### Collection entries
********************

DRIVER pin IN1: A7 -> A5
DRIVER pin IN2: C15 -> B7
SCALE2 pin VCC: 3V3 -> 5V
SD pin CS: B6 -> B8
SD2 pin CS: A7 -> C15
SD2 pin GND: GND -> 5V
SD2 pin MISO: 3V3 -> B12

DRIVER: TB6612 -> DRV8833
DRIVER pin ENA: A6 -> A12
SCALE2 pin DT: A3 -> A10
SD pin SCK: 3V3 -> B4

********************

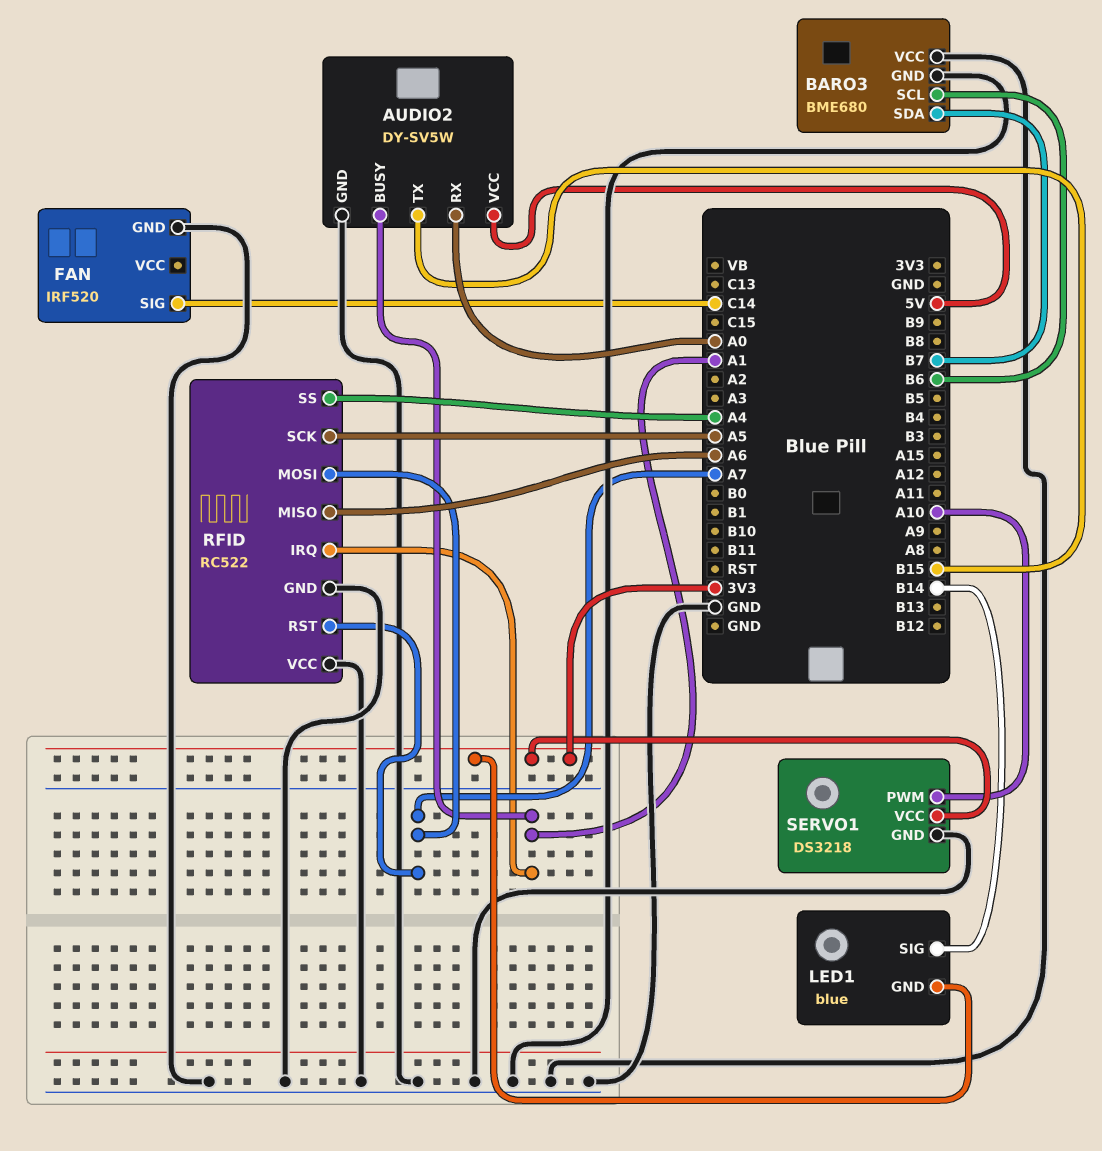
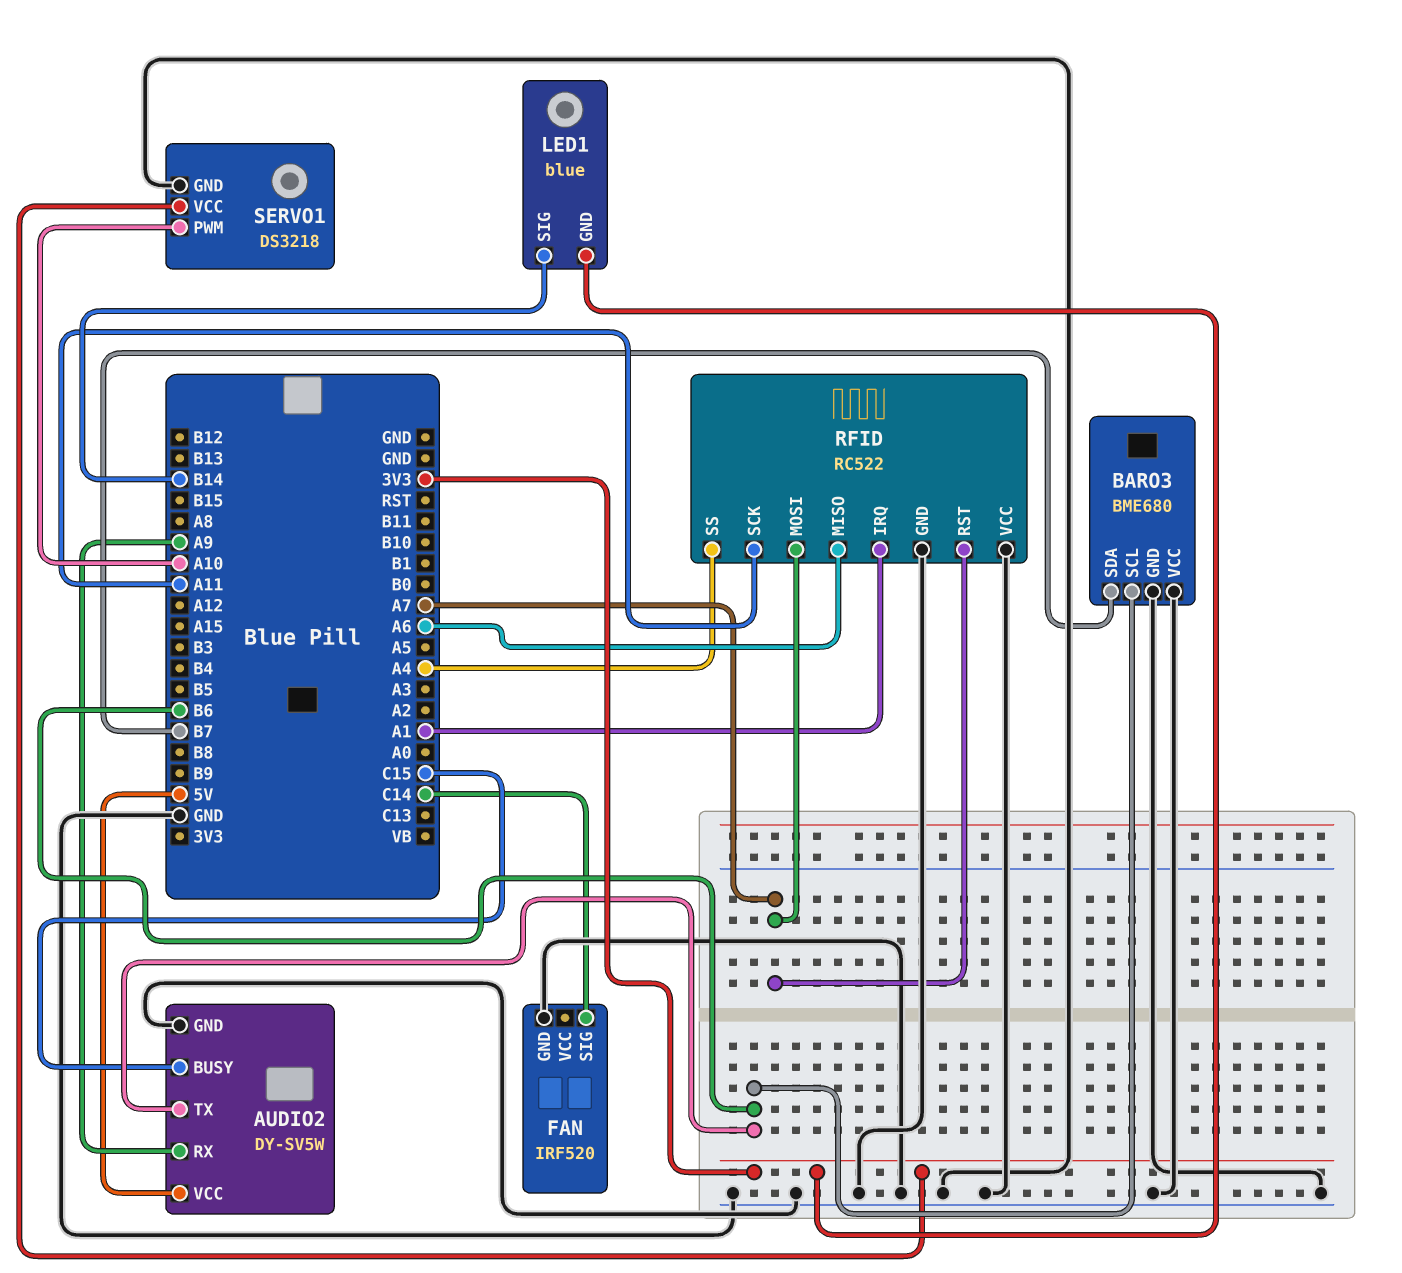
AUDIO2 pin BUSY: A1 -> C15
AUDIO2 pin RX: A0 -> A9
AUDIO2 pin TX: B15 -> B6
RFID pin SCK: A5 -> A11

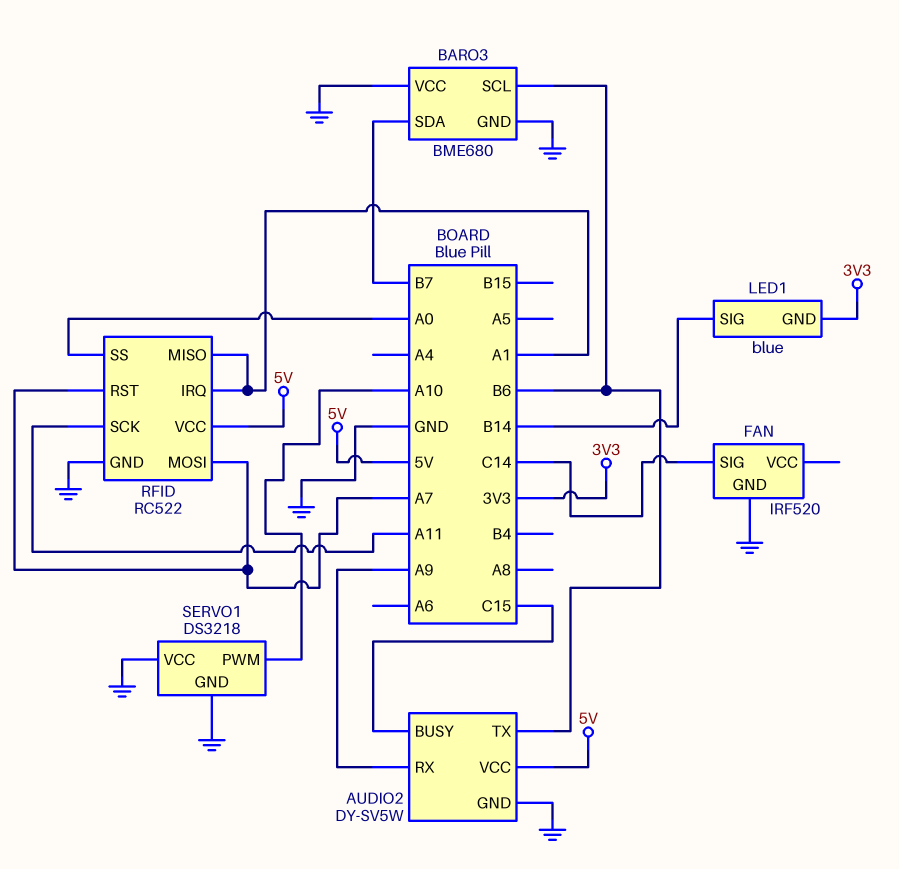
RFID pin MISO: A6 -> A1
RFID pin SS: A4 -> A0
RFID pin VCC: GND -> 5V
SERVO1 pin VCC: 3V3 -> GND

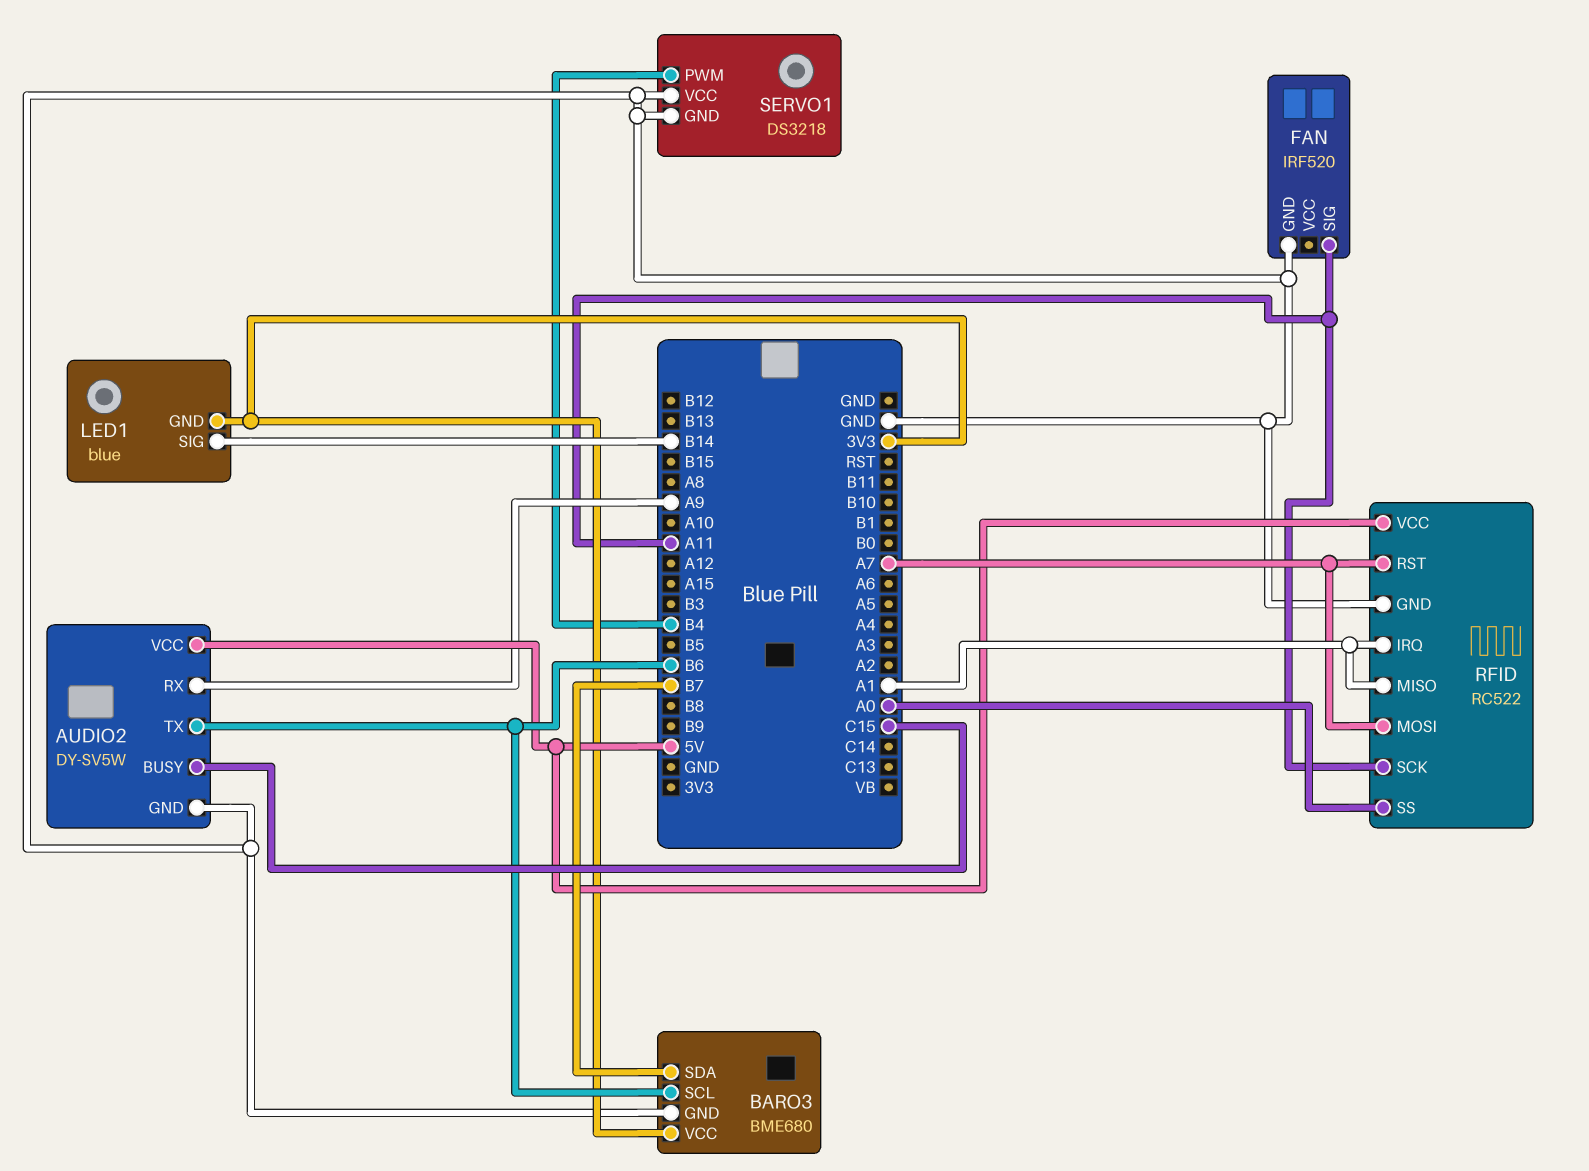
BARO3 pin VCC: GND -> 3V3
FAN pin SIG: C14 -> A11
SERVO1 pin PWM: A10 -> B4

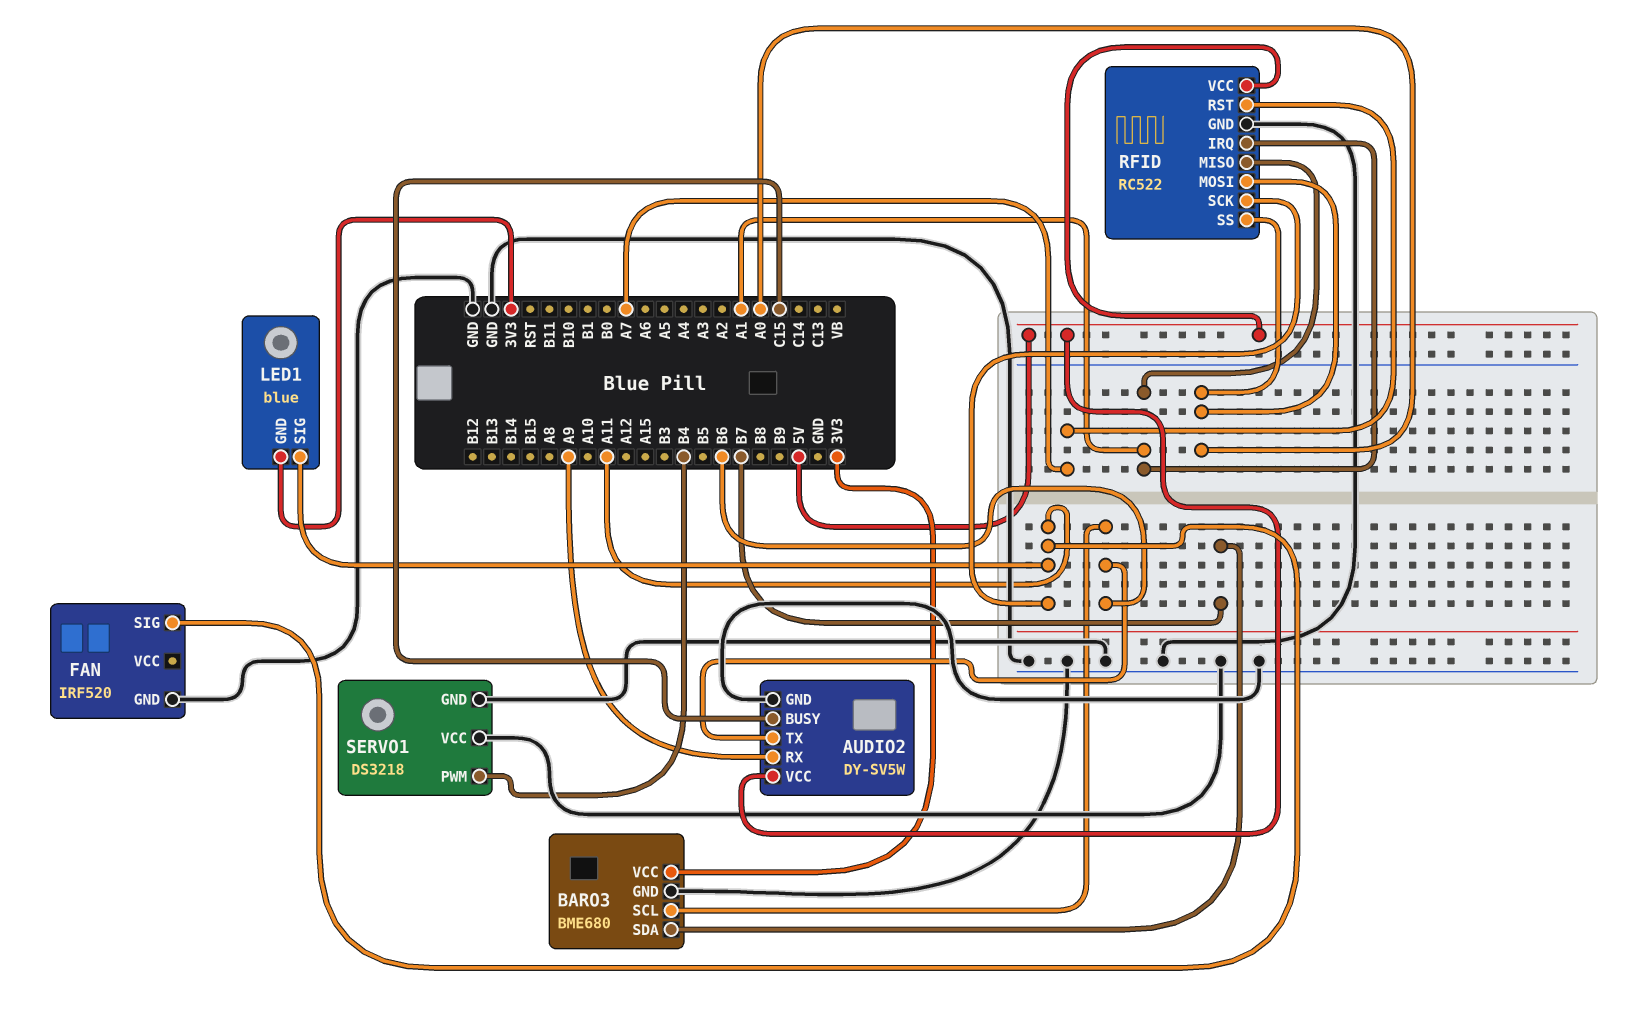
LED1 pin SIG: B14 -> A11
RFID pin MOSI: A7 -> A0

********************

### TASK INSTRUCTIONS
Could you reproduce, exactly, every line above from the line with "SD2 pin CS: A7 -> C15" to the line with "SD pin SCK: 3V3 -> B4", and no other line? Both ends count.

### EXERCISE RESULT
SD2 pin CS: A7 -> C15
SD2 pin GND: GND -> 5V
SD2 pin MISO: 3V3 -> B12

DRIVER: TB6612 -> DRV8833
DRIVER pin ENA: A6 -> A12
SCALE2 pin DT: A3 -> A10
SD pin SCK: 3V3 -> B4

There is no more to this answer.